**TASK REQUIREMENTS:** Where in the entries below does "pink" appear? Copy every line that has it.

**MATERIAL SHOWN:**

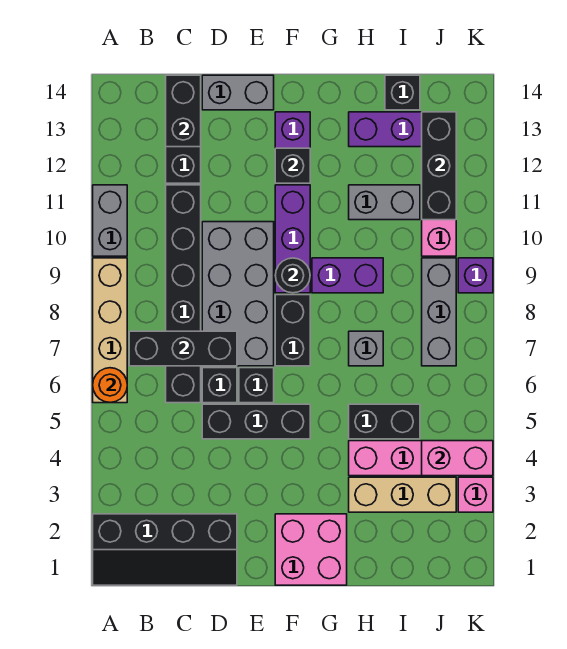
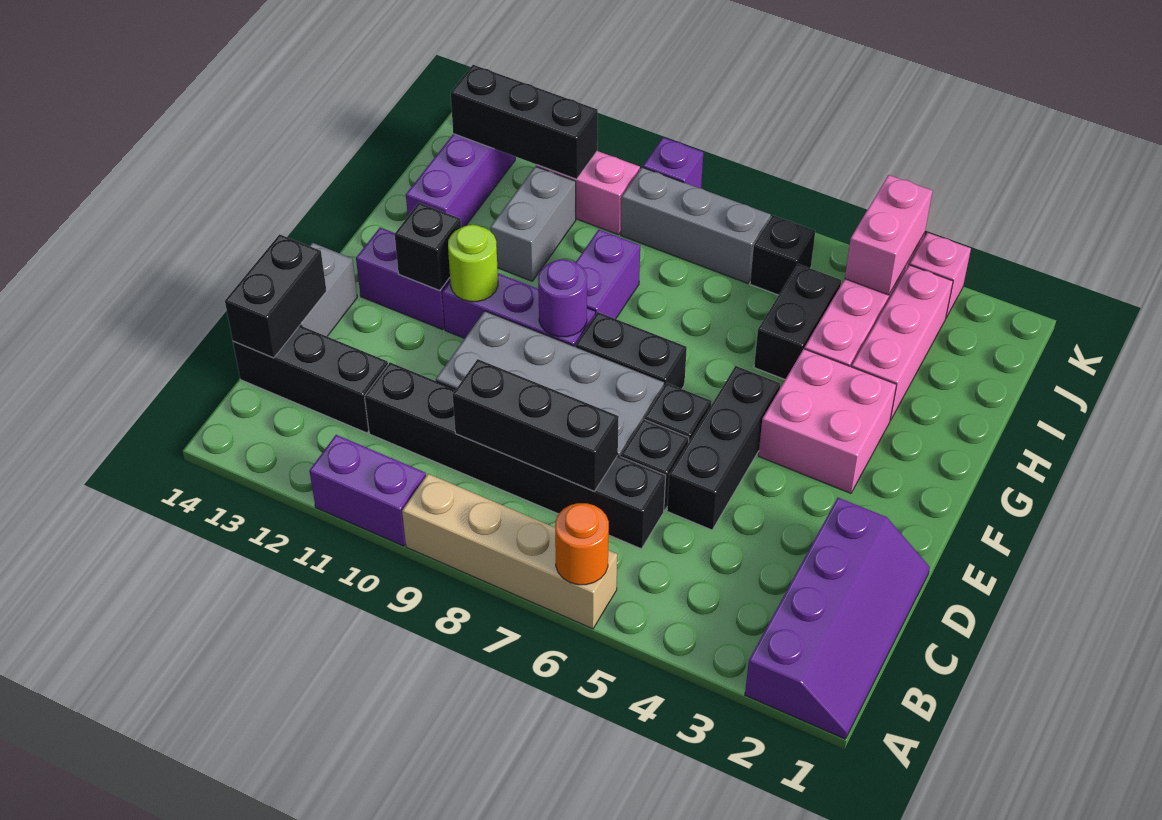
black slope A1:D2 level 1 top 2 -> purple slope A1:D2 level 1 top 2
grey brick A10:A11 level 1 -> purple brick A10:A11 level 1
black brick B7:D7 level 2 -> black brick C7:C9 level 2
black brick C13:C14 level 2 -> black brick C14:D14 level 2
pink brick F1:G2 level 1 -> pink brick F3:G4 level 1
black round brick F9 level 2 -> purple round brick F9 level 2
none -> lime round brick F11 level 2
tan brick H3:J3 level 1 -> pink brick H3:J3 level 1
grey brick H7 level 1 -> none
black brick I14 level 1 -> black brick J6 level 1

**TASK RESULT:**
pink brick F1:G2 level 1 -> pink brick F3:G4 level 1
tan brick H3:J3 level 1 -> pink brick H3:J3 level 1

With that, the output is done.